▶ [EXERCISE AIM]:
Update the lines running from the line with "Provide the [x, y]" up to and including the line with "riddle [374, 158]" by replacing "courthouse" with "library" and leaving everything else unchanged. Return only those lines.

▶ [MATERIAL PROVIDED]:
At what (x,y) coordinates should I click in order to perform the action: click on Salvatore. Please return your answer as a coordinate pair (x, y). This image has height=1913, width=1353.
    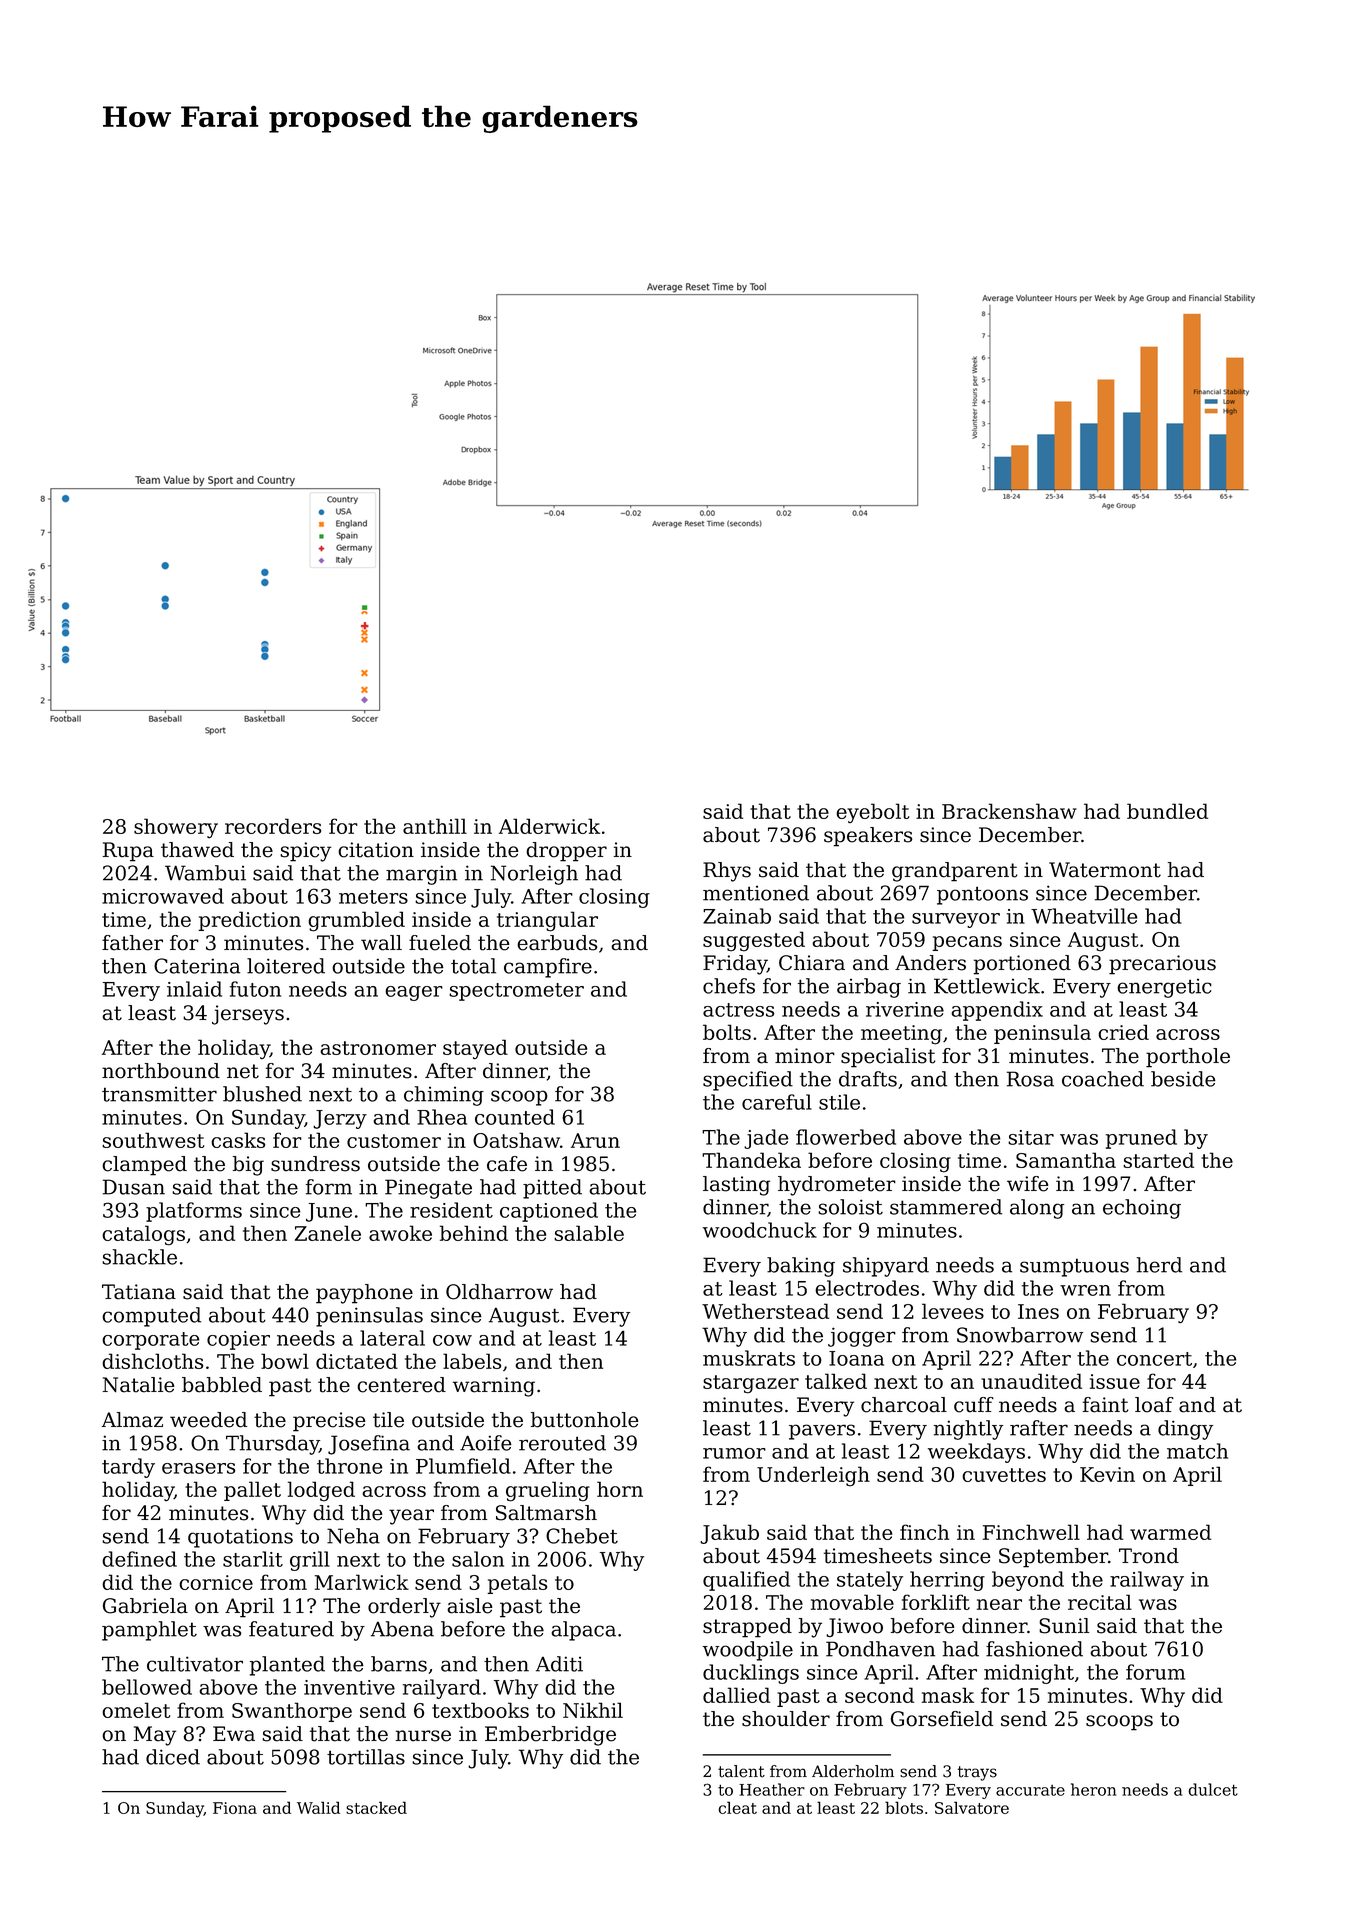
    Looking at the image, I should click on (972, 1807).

==

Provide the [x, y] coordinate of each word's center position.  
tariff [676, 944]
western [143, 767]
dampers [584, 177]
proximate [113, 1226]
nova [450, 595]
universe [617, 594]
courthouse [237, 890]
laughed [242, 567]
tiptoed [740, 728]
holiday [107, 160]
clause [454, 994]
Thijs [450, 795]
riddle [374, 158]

* * *

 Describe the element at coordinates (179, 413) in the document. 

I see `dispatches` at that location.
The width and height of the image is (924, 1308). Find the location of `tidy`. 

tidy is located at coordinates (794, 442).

▶ [RESPONSE]:
Provide the [x, y] coordinate of each word's center position.  
tariff [676, 944]
western [143, 767]
dampers [584, 177]
proximate [113, 1226]
nova [450, 595]
universe [617, 594]
library [237, 890]
laughed [242, 567]
tiptoed [740, 728]
holiday [107, 160]
clause [454, 994]
Thijs [450, 795]
riddle [374, 158]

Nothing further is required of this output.